▶ _Recorded information_:
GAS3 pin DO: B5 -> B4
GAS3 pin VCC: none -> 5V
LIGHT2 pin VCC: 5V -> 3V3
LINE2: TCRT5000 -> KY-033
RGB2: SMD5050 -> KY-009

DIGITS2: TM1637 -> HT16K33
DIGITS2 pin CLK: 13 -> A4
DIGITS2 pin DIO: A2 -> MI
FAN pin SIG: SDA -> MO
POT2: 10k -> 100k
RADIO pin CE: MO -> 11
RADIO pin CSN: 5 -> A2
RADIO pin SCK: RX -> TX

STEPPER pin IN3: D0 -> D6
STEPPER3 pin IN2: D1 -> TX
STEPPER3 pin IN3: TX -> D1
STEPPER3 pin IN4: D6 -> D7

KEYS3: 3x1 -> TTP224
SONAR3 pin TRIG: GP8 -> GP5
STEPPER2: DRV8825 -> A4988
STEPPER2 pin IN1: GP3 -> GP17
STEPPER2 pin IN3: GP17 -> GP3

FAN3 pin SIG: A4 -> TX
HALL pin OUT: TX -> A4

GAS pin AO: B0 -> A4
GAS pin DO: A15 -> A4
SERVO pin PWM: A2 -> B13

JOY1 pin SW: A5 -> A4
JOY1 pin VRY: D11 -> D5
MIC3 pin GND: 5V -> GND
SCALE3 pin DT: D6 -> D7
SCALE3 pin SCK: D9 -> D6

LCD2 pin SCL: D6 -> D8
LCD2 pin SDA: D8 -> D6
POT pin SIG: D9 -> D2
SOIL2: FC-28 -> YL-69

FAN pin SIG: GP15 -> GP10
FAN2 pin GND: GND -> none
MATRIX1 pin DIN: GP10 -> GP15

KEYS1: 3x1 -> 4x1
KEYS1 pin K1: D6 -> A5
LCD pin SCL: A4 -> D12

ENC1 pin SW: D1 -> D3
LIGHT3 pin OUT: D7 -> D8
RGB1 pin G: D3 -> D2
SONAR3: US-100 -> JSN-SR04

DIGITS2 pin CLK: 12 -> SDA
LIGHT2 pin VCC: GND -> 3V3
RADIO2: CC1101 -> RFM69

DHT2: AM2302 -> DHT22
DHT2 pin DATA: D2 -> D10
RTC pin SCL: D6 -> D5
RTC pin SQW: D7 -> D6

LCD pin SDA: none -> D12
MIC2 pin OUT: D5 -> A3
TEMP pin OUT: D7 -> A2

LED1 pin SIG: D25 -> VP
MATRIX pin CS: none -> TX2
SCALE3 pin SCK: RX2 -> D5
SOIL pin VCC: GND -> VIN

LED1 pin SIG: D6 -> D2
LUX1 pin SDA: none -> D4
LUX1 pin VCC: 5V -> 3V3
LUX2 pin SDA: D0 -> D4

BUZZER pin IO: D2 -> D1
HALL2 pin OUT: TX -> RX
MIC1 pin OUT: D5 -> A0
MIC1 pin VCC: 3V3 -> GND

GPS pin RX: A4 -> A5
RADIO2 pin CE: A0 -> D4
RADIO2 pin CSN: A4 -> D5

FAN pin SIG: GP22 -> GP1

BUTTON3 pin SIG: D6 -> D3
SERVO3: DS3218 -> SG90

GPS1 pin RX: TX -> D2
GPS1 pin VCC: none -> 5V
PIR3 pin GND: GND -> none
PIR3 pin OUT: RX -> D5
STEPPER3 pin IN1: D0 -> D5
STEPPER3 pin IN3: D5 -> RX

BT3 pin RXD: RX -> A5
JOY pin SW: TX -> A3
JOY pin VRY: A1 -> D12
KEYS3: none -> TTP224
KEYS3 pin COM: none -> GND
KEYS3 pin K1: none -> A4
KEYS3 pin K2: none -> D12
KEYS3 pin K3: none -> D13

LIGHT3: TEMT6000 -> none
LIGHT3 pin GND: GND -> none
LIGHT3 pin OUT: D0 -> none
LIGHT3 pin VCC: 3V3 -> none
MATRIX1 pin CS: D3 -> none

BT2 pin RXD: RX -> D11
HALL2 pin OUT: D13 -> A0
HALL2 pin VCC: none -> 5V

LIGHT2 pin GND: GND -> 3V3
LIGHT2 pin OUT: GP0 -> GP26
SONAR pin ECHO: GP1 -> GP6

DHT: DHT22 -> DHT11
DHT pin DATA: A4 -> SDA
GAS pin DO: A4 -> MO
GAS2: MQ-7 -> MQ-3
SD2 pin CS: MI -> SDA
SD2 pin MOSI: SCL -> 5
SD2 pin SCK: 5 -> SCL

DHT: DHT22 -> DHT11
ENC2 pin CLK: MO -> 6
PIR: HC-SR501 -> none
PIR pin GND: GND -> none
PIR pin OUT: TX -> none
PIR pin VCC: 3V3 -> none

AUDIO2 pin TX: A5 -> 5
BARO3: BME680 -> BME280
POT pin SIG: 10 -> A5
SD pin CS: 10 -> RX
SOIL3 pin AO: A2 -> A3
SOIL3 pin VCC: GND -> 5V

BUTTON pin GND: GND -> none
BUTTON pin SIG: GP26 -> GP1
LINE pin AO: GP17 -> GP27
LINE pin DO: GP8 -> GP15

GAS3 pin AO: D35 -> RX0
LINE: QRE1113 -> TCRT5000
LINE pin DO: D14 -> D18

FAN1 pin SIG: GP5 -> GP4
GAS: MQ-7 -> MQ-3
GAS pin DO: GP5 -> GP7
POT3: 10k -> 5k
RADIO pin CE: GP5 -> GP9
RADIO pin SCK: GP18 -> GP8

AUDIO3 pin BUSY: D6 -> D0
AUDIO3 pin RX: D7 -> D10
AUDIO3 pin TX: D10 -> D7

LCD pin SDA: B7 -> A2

▶ _What is expected_: Copy the material above word for word, taking the first line, the line containing "POT2: 10k -> 100k", and every line between them, and nothing else.

▶ _Task response_:
GAS3 pin DO: B5 -> B4
GAS3 pin VCC: none -> 5V
LIGHT2 pin VCC: 5V -> 3V3
LINE2: TCRT5000 -> KY-033
RGB2: SMD5050 -> KY-009

DIGITS2: TM1637 -> HT16K33
DIGITS2 pin CLK: 13 -> A4
DIGITS2 pin DIO: A2 -> MI
FAN pin SIG: SDA -> MO
POT2: 10k -> 100k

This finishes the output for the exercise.